_YOUR OBJECTIVE_.
Pictures stay out of the output. Return exactly the lines below from the one with "crimson five-pointed star" down to the one with "emerald sprinkling can", both included, and nothing more.

___ INPUT DATA

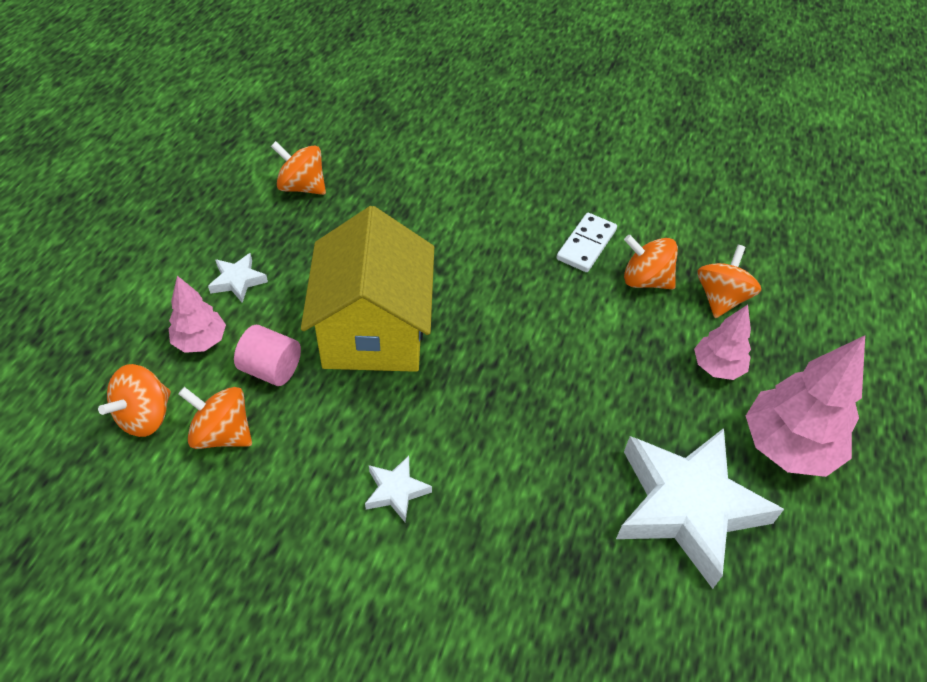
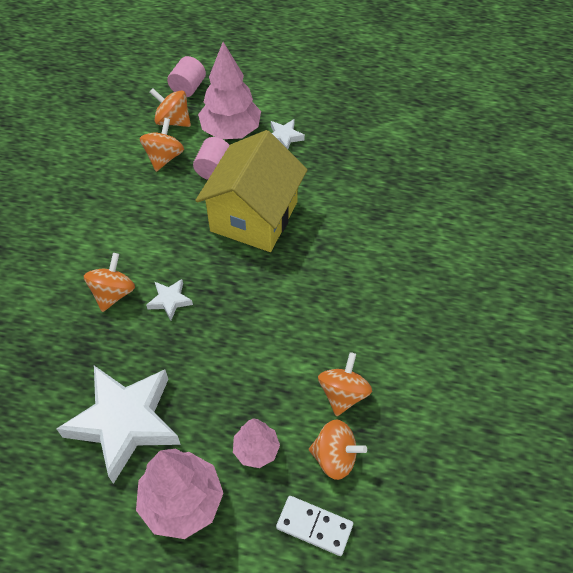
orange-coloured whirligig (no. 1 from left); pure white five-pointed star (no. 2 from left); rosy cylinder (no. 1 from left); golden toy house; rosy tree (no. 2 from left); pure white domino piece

______
___ INPUT DATA

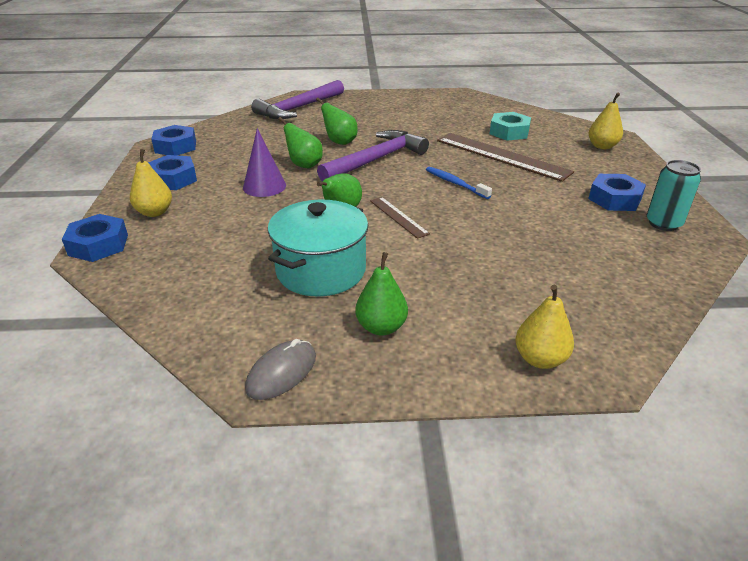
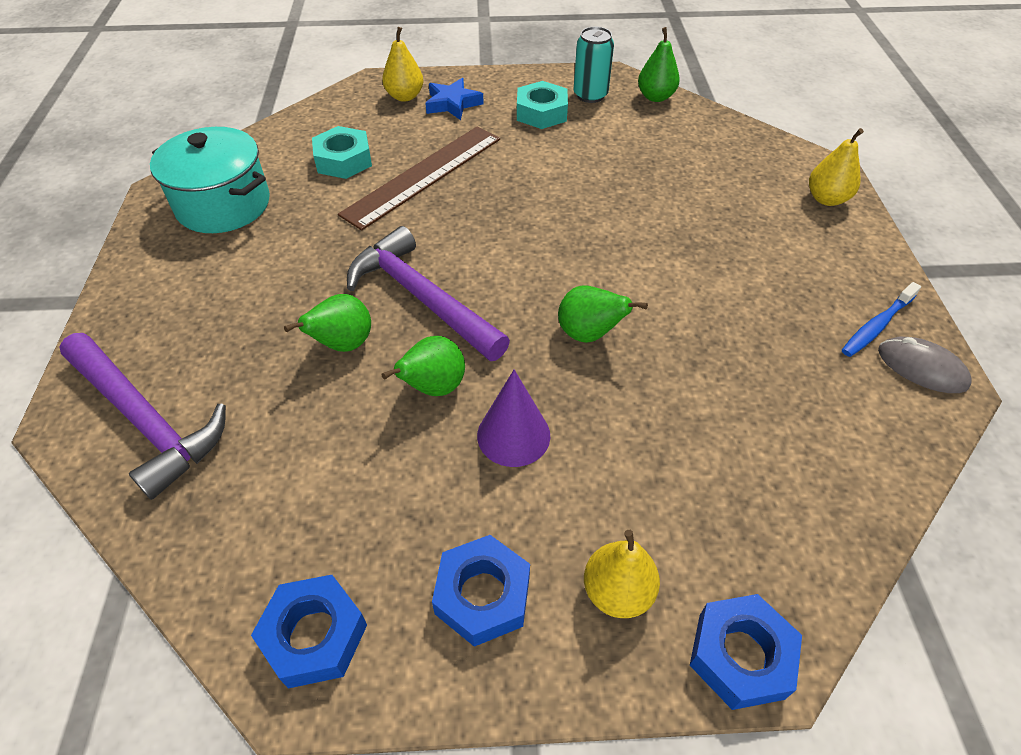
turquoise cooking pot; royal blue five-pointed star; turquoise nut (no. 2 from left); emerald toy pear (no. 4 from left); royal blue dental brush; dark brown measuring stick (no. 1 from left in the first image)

______
___ INPUT DATA

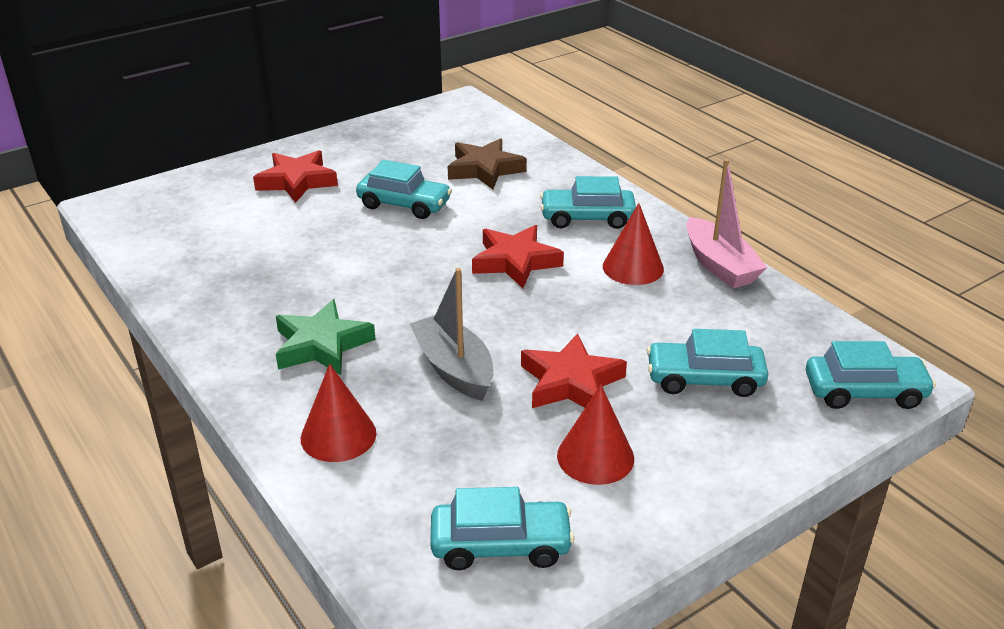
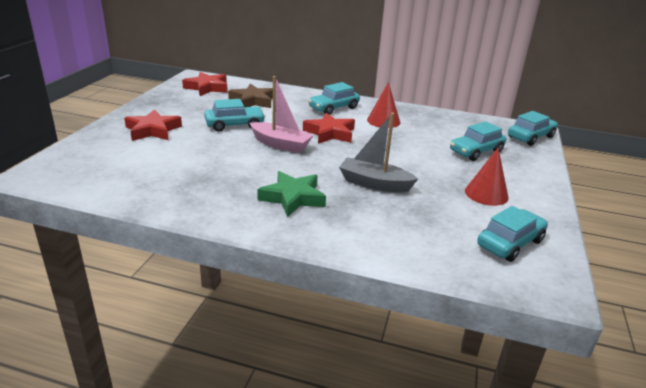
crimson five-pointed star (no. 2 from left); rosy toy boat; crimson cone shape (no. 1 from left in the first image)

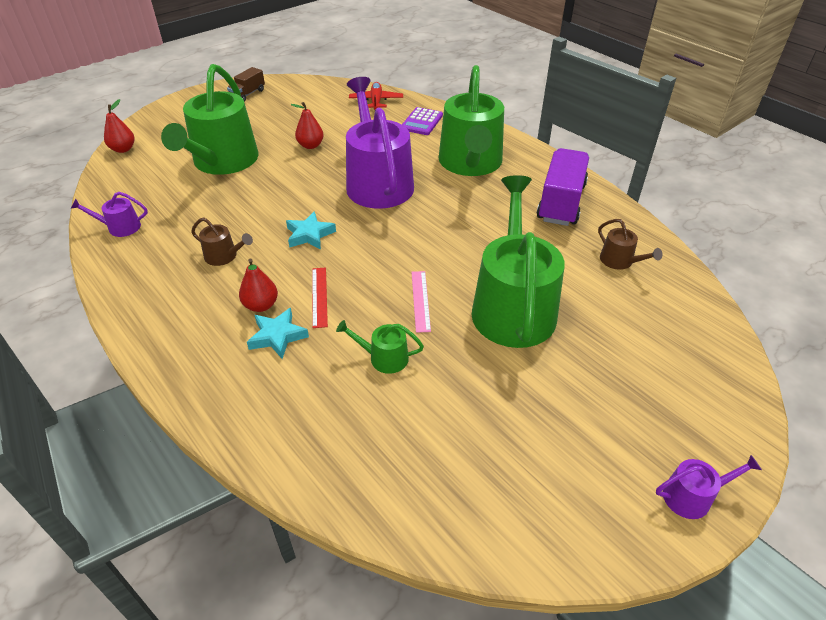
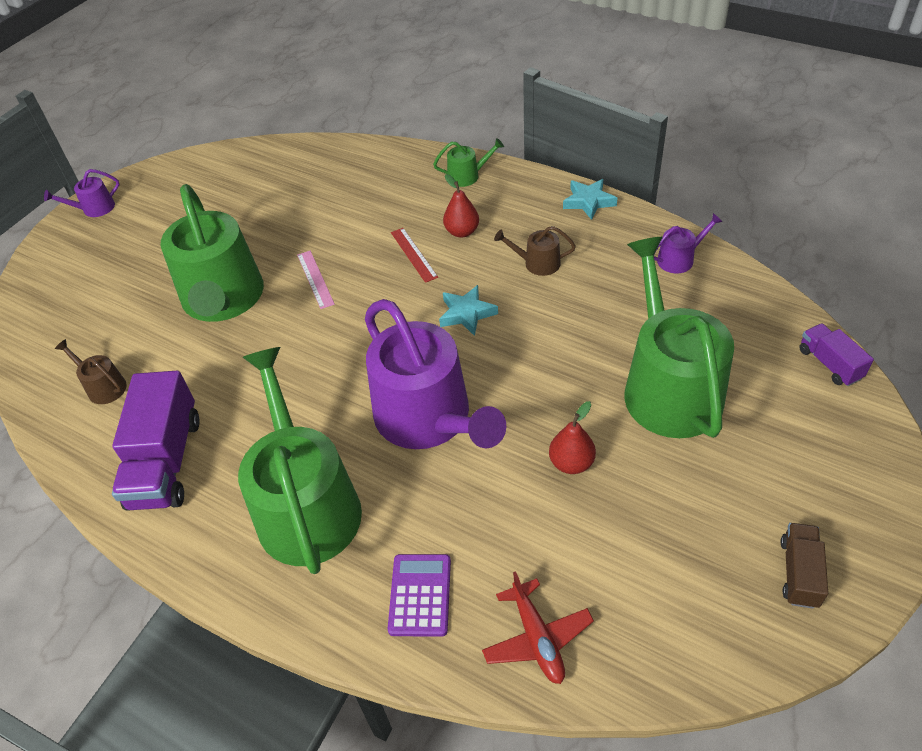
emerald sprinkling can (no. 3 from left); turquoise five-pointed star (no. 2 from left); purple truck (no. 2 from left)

______

_YOUR RESPONSE_.
crimson five-pointed star (no. 2 from left); rosy toy boat; crimson cone shape (no. 1 from left in the first image)

emerald sprinkling can (no. 3 from left); turquoise five-pointed star (no. 2 from left); purple truck (no. 2 from left)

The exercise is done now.